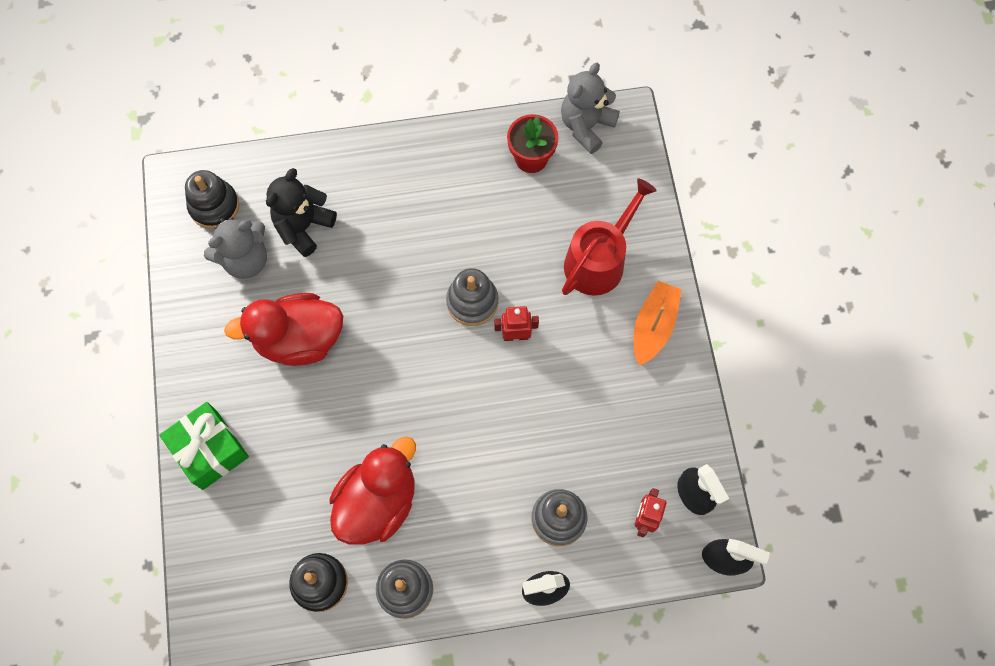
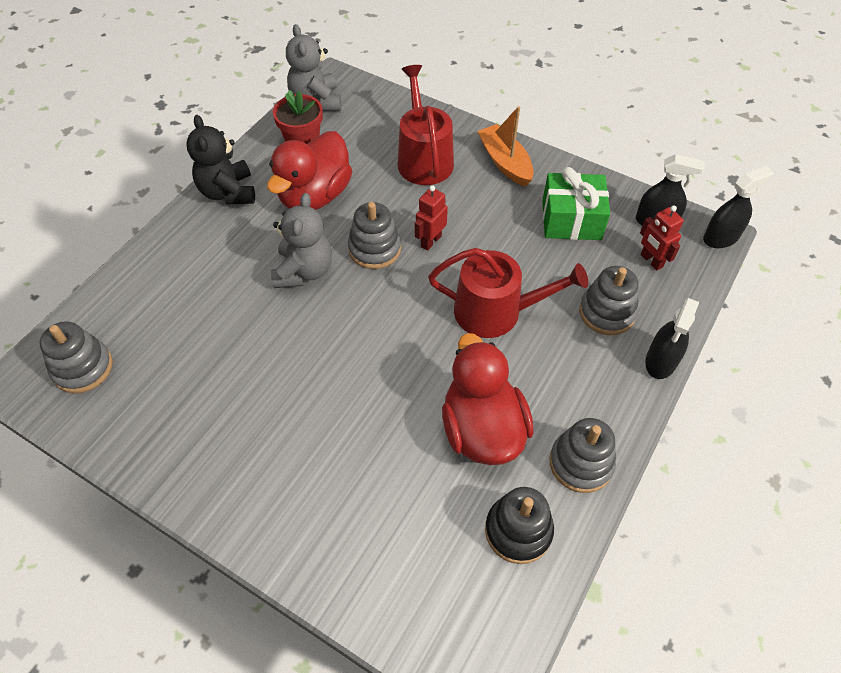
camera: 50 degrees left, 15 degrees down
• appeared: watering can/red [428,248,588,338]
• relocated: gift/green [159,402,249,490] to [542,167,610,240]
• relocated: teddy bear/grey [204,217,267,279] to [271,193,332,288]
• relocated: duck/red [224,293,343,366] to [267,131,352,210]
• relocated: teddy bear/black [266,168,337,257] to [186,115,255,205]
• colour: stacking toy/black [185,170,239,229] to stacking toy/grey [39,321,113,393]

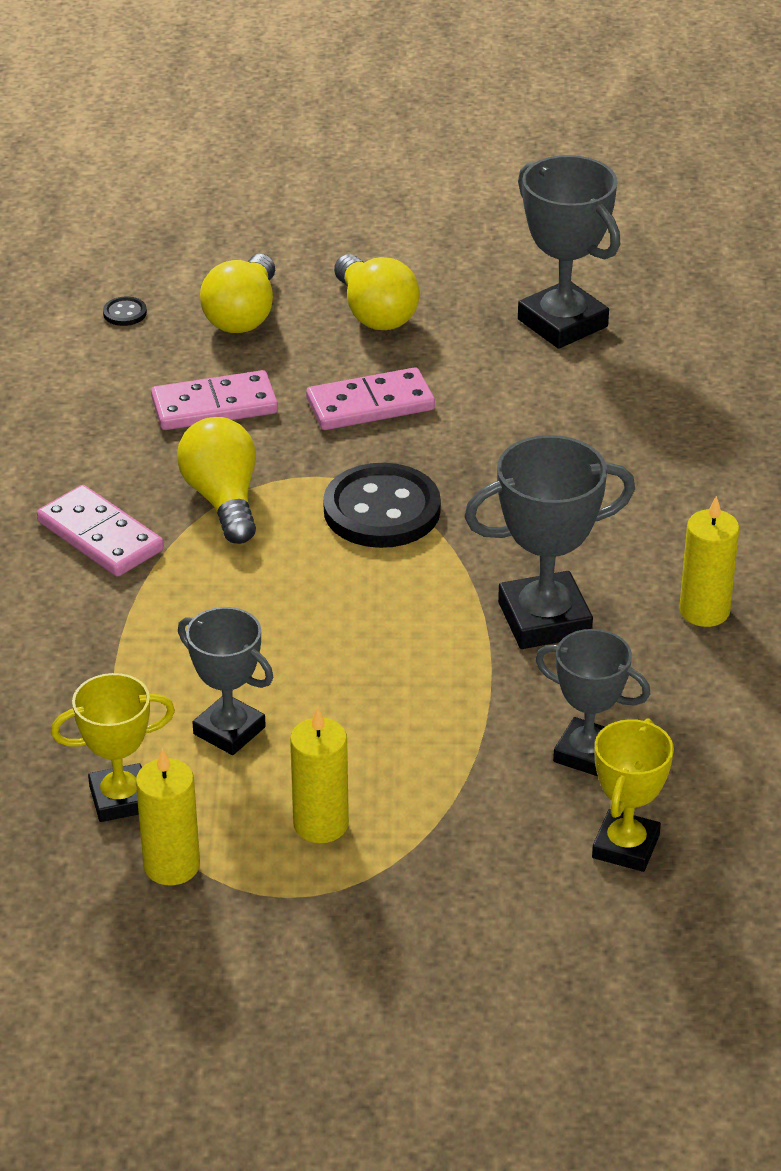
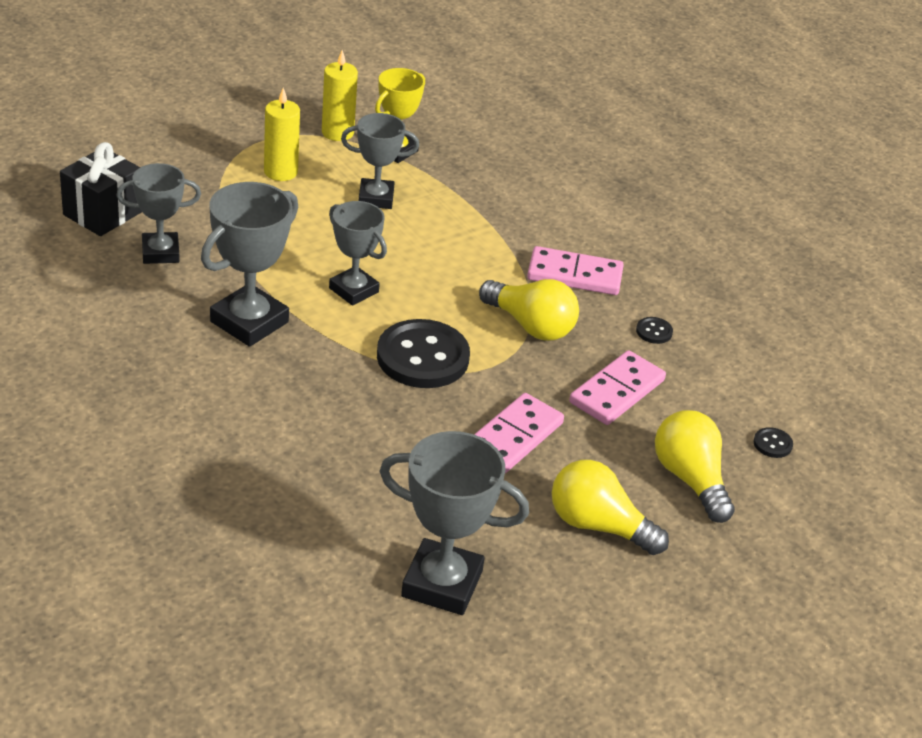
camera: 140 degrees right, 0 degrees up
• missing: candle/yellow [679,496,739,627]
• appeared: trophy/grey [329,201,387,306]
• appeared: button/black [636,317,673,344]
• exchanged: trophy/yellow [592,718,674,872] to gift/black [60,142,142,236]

———

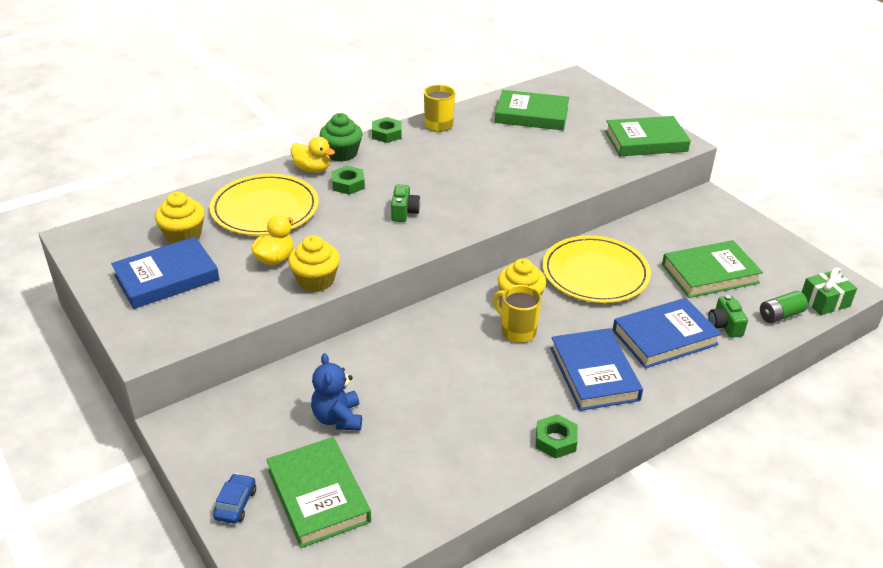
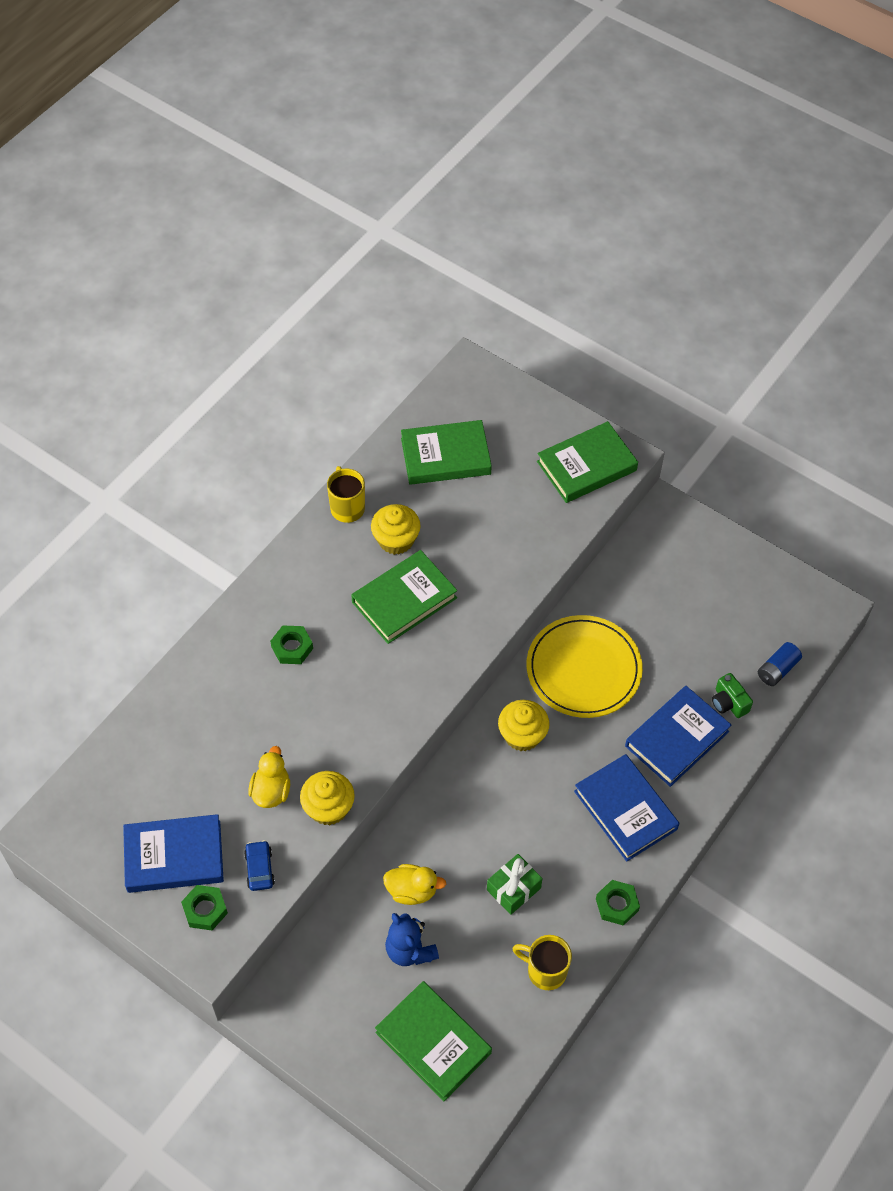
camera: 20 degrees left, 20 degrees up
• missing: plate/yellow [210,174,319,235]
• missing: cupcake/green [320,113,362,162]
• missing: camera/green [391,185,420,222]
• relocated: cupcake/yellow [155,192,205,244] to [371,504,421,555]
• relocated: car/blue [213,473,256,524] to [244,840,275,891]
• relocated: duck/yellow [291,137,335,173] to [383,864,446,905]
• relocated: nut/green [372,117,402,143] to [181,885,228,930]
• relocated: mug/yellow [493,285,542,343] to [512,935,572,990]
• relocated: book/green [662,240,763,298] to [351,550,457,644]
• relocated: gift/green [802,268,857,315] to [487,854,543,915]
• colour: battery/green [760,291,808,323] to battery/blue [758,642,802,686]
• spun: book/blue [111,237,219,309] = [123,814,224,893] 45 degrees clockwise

———

**Prompt**
Look through the data and gather every line with the string "bear" in it.

**Response area**
• relocated: teddy bear/grey [204,217,267,279] to [271,193,332,288]
• relocated: teddy bear/black [266,168,337,257] to [186,115,255,205]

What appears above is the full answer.